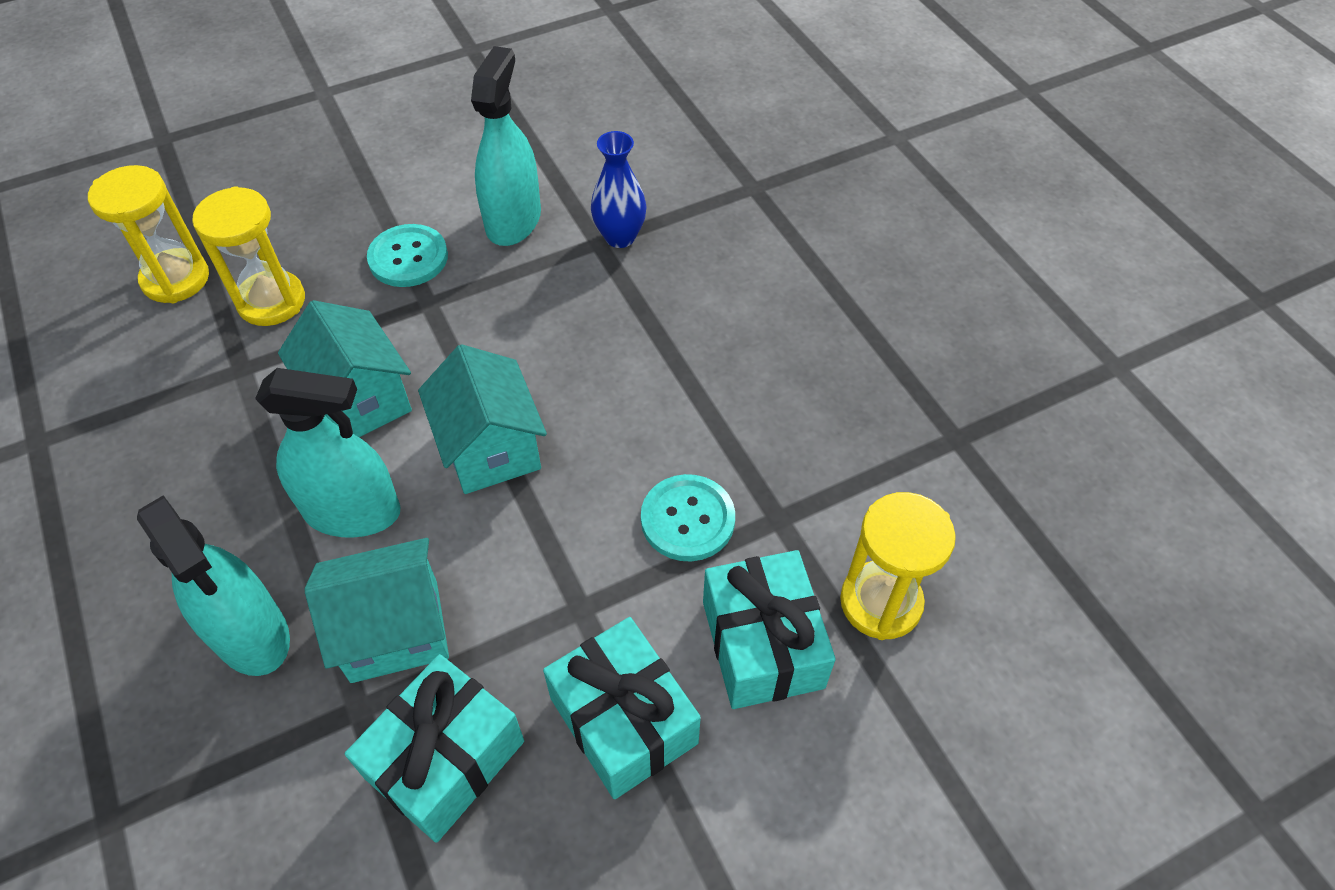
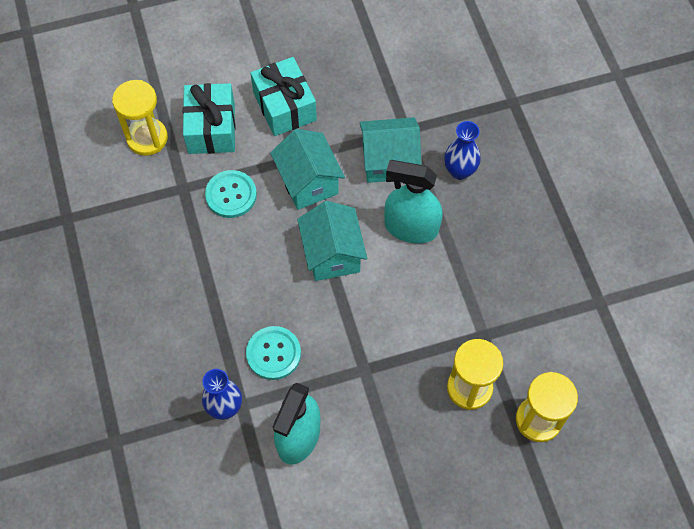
camera: 170 degrees left, 10 degrees up
(251, 634) = (459, 171): turquoise spray bottle -> blue vase
(359, 400) = (408, 299): turquoise house -> turquoise house (308, 182)
(408, 258) = (376, 412): turquoise button -> turquoise button (273, 353)
(445, 759) = (366, 103): turquoise gift -> none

+ + + + +

Exercise instructions:
With the pictures set aside, return each line of the listing exactly as given.

Task solution:
camera: 170 degrees left, 10 degrees up
(251, 634) = (459, 171): turquoise spray bottle -> blue vase
(359, 400) = (408, 299): turquoise house -> turquoise house (308, 182)
(408, 258) = (376, 412): turquoise button -> turquoise button (273, 353)
(445, 759) = (366, 103): turquoise gift -> none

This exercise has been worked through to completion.